Look through the entries below and report every line that has "down".

**** EXTRACTED ENTRIES

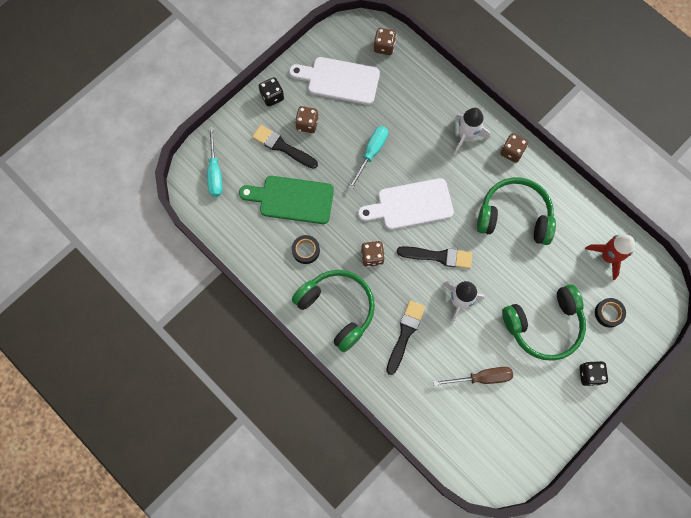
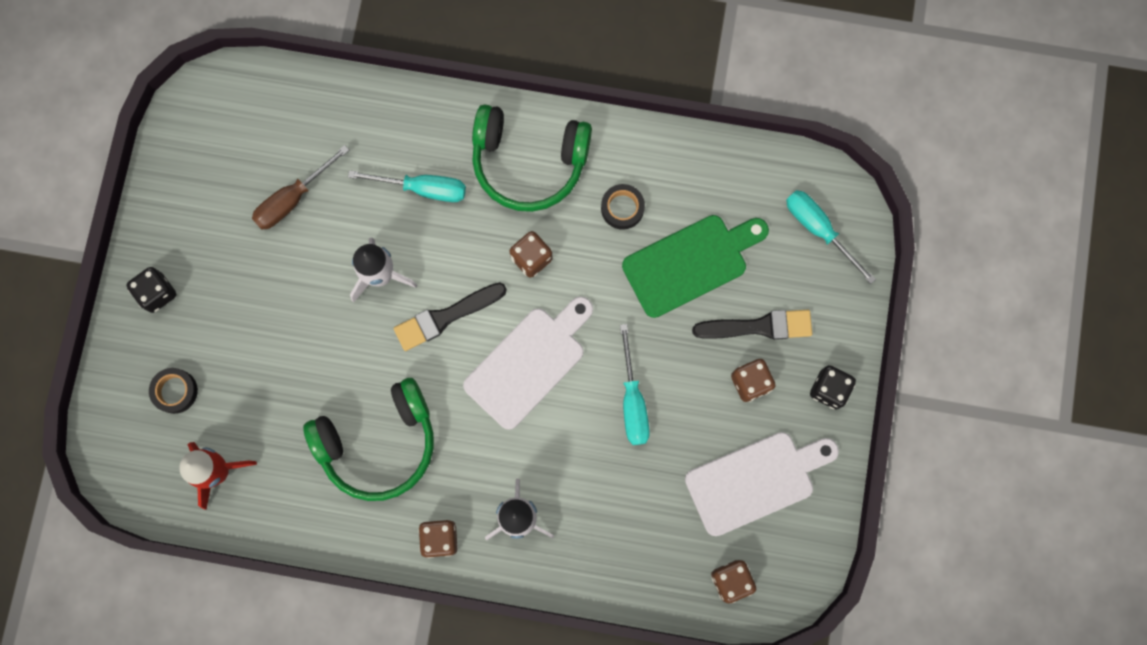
camera: 145 degrees right, 5 degrees up
(405, 334) = (423, 188): black brush -> turquoise screwdriver
(544, 325) = (251, 318): green headphones -> none

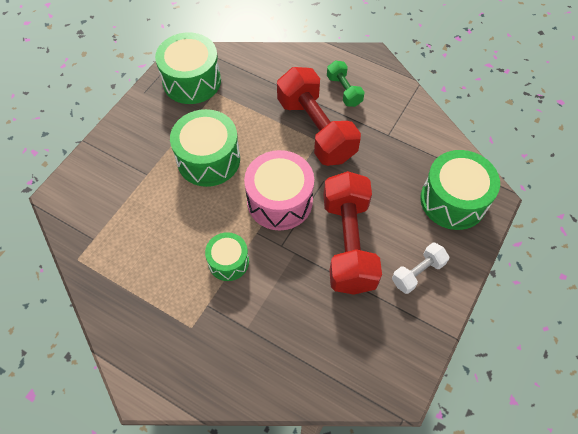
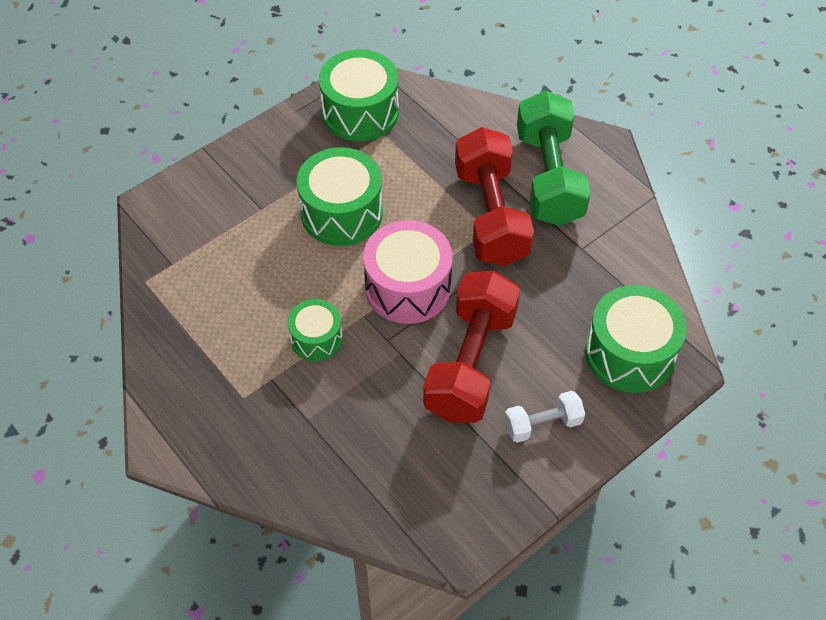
camera: 20 degrees right, 5 degrees down
(344, 91) = (549, 177): green dumbbell -> green dumbbell, size x2.02

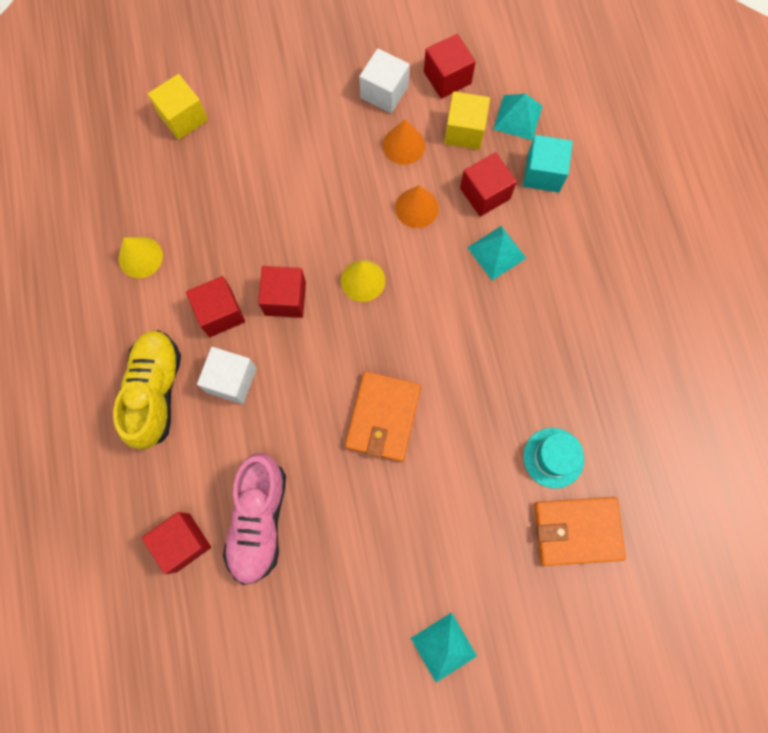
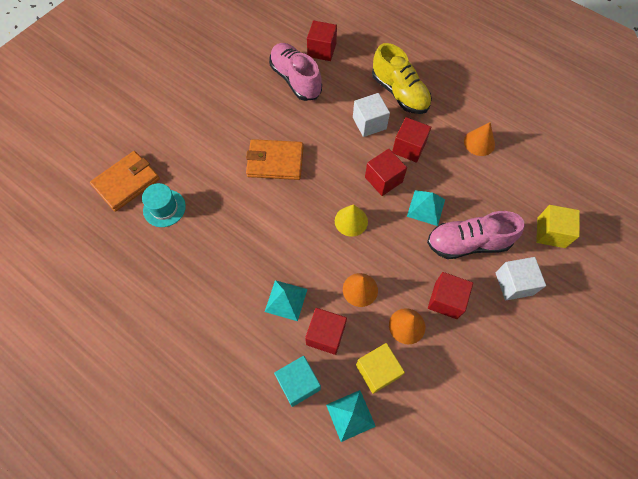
camera: 140 degrees right, 10 degrees down
(140, 257) = (479, 142): yellow cone -> orange cone
(271, 169) = (468, 243): none -> pink shoe
(383, 417) = (275, 161): orange wallet -> orange wallet turned 60 degrees counterclockwise
(384, 92) = (456, 355): white cube -> white cube (514, 283)
(443, 647) = (163, 92): turquoise pyramid -> turquoise pyramid (426, 207)
(447, 78) = (426, 405): red cube -> red cube (446, 300)

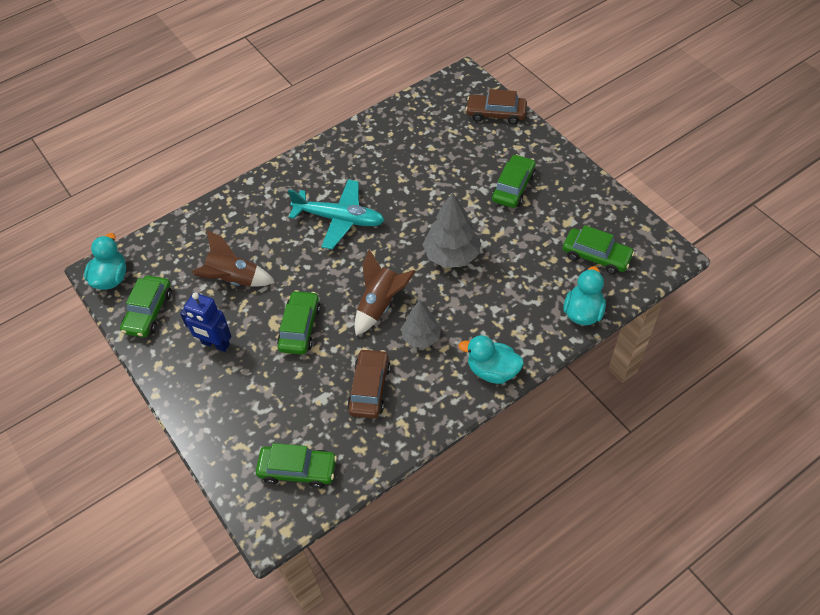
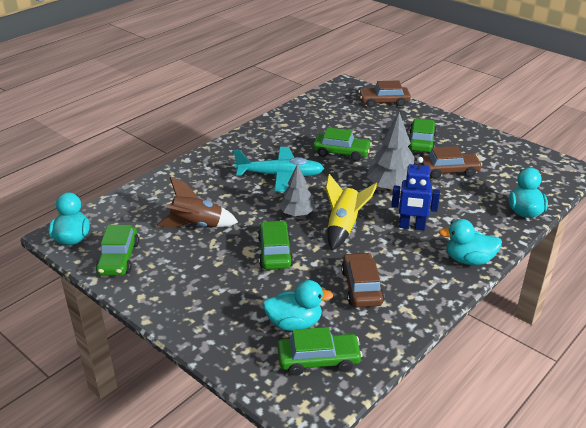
camera: 15 degrees left, 20 degrees down
(215, 344) = (195, 274): blue robot -> blue robot (412, 226)
(289, 422) = (294, 323): none -> turquoise duck
(380, 305) = (343, 227): brown rocket -> yellow rocket
(421, 337) = (392, 245): grey tree -> grey tree (297, 214)
(526, 237) = (449, 171): none -> brown car
(596, 256) = (514, 176): green car -> green car (341, 152)

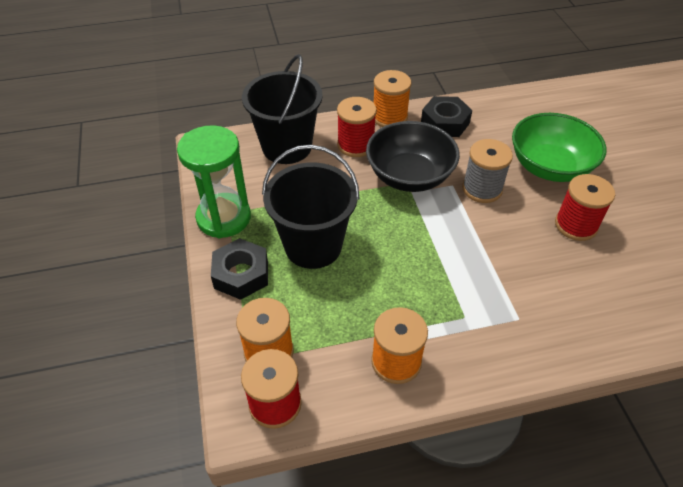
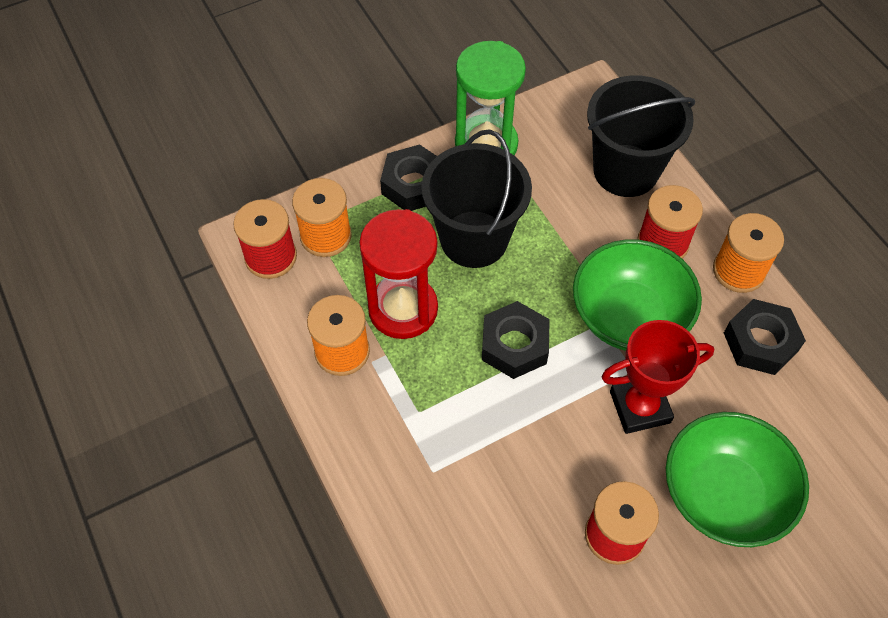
camera: 75 degrees right, 10 degrees up
(365, 308) = (403, 309): none -> red hourglass
(409, 176) = (629, 316): black bowl -> green bowl
(418, 243) = (514, 345): none -> black nut
(482, 189) = (639, 407): grey spool -> red trophy

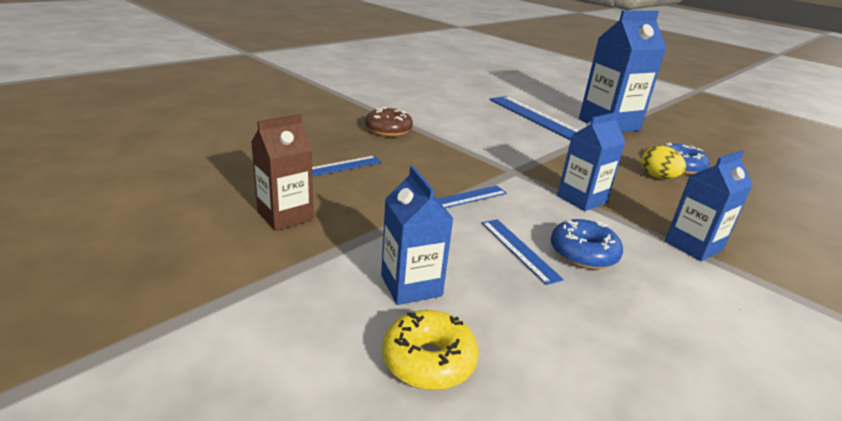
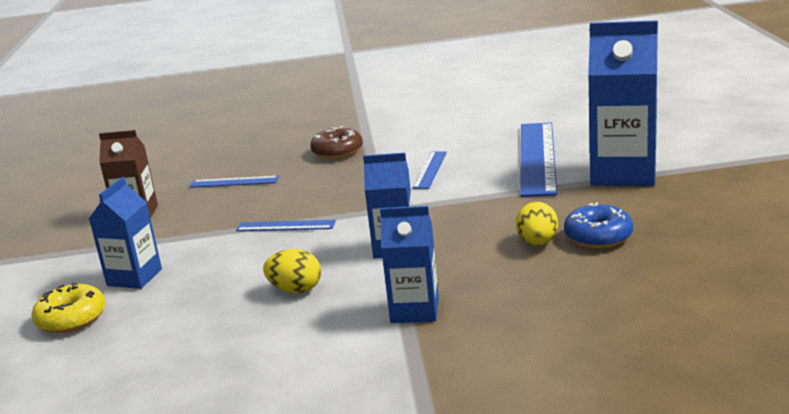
camera: 45 degrees right, 5 degrees down
(519, 249) = (251, 274): blue ruler -> blue ruler (430, 169)
(583, 254) = (296, 290): blue donut -> yellow egg

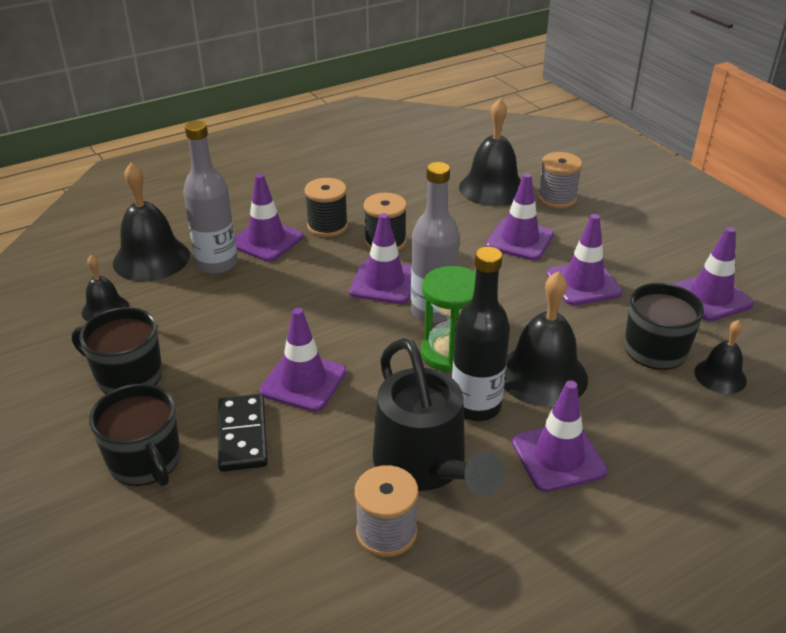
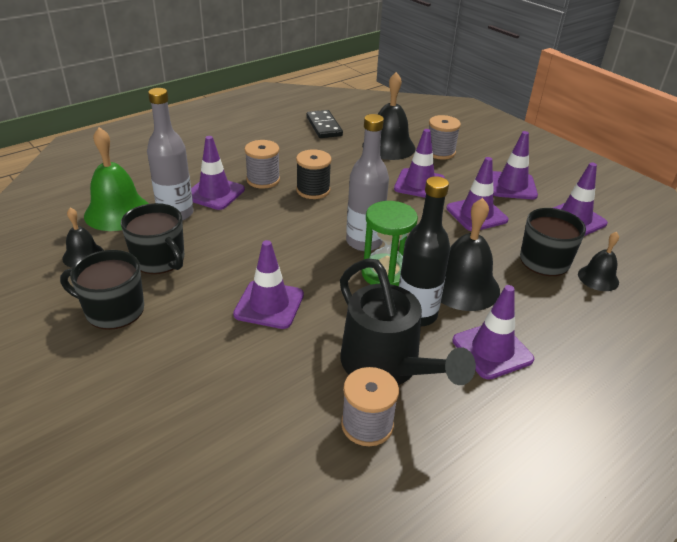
camera: 10 degrees left, 0 degrees up
(145, 461) = (142, 382): black mug -> black mug (159, 259)
(151, 259) = (117, 212): black bell -> green bell
(243, 435) = (225, 353): black domino -> black domino (324, 126)
(327, 226) = (263, 180): black spool -> grey spool
(384, 282) = (319, 221): purple traffic cone -> purple traffic cone (512, 186)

********

**PROBLEM SOLUTION**
camera: 20 degrees right, 5 degrees down
camera: 140 degrees right, 10 degrees down
camera: 15 degrees left, 20 degrees down
camera: 45 degrees right, 5 degrees down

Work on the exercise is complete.